= TASK ITEM =
Exactly the lines from the one with "pink wallet: 1 -> 0" through the final line of the entries, and nothing else, should appear in the answer; no pictures go in it.

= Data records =
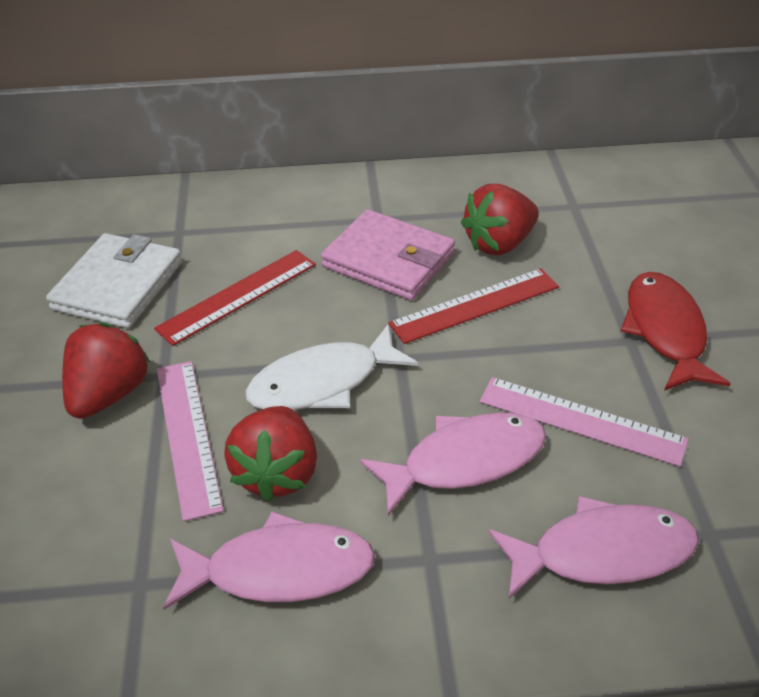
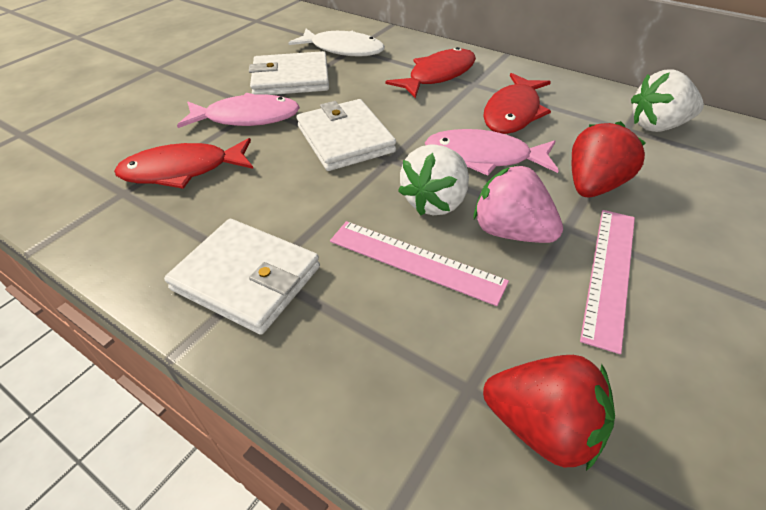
pink fish: 3 -> 2
pink strawberry: 0 -> 1
pink wallet: 1 -> 0
red fish: 1 -> 3
red ruler: 2 -> 0
red strawberry: 3 -> 2
white strawberry: 0 -> 2
white wallet: 1 -> 3

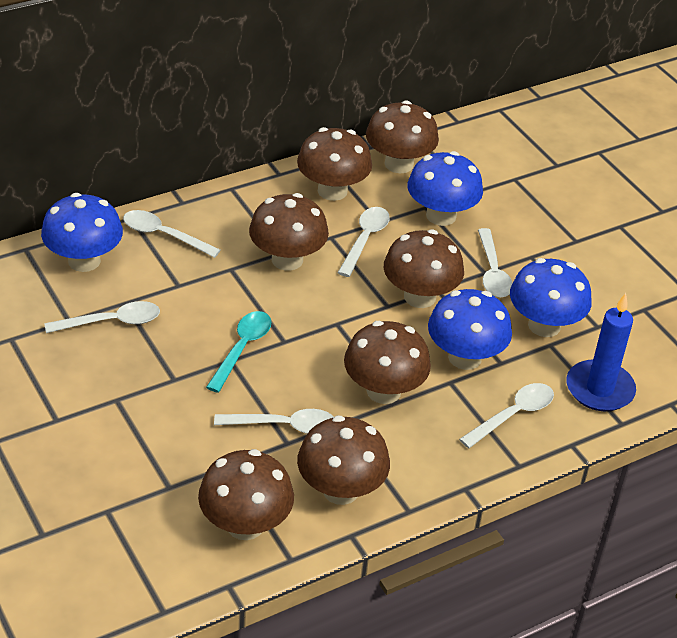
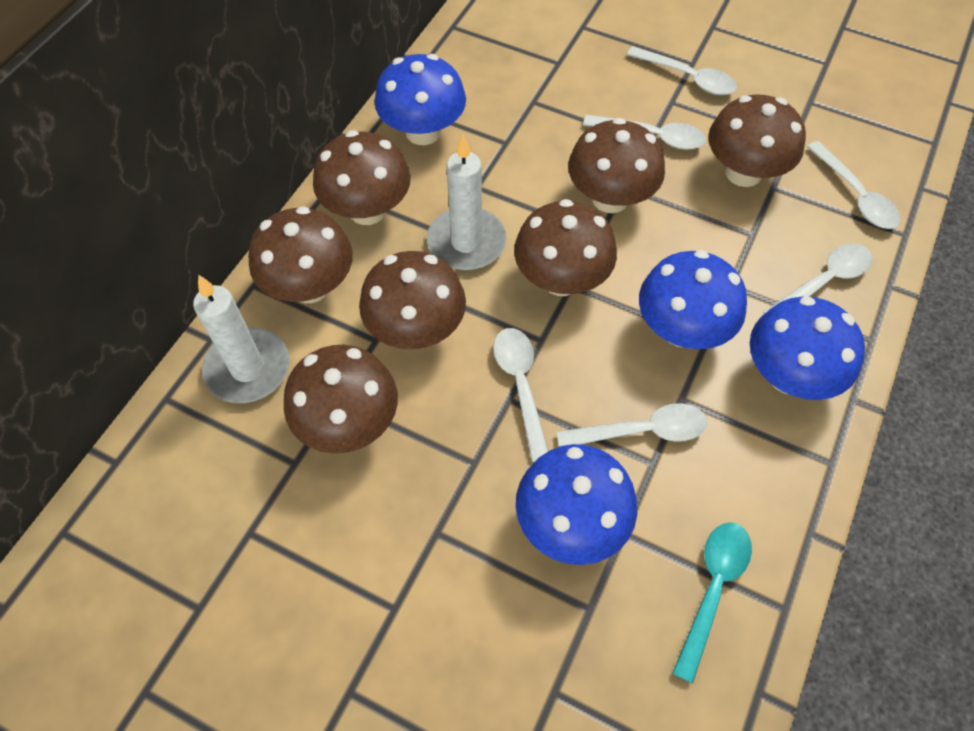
blue candle: 1 -> 0
white candle: 0 -> 2

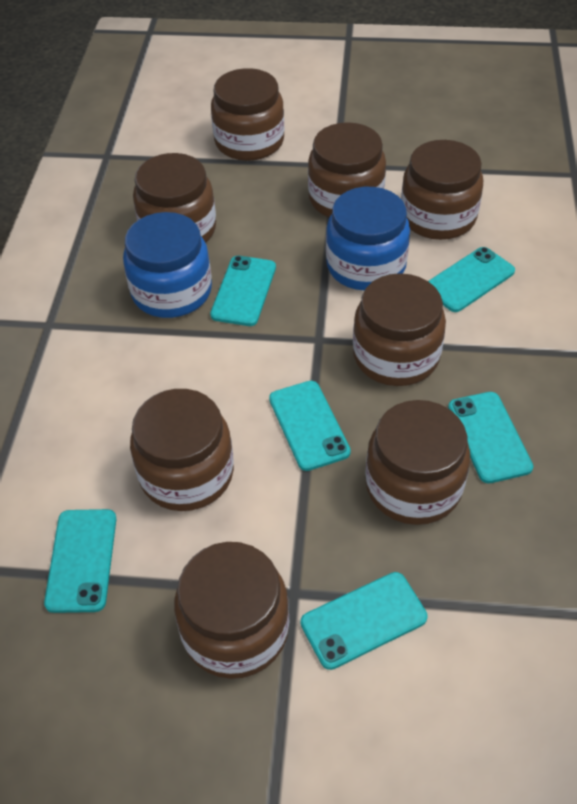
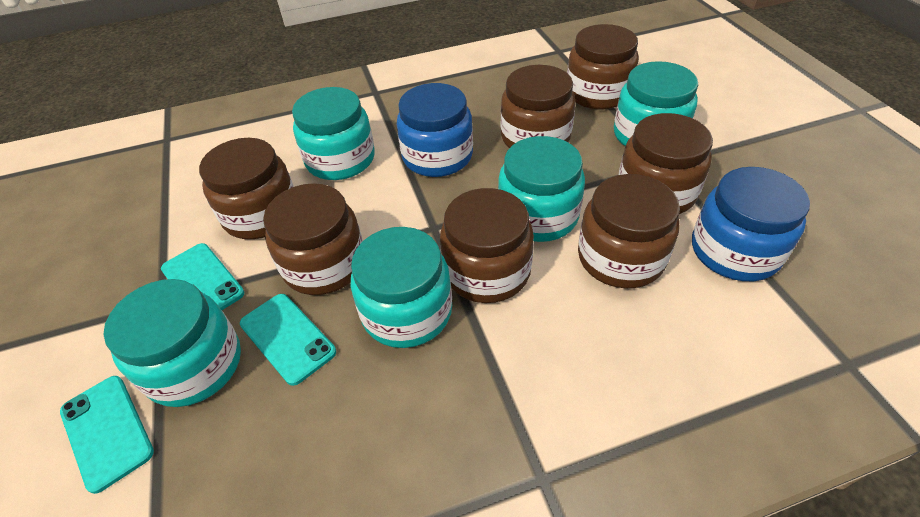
brown jar: 8 -> 7
turquoise jar: 0 -> 5
turquoise phone: 6 -> 3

= COMPLETED EXERCISE =
pink wallet: 1 -> 0
red fish: 1 -> 3
red ruler: 2 -> 0
red strawberry: 3 -> 2
white strawberry: 0 -> 2
white wallet: 1 -> 3

blue candle: 1 -> 0
white candle: 0 -> 2

brown jar: 8 -> 7
turquoise jar: 0 -> 5
turquoise phone: 6 -> 3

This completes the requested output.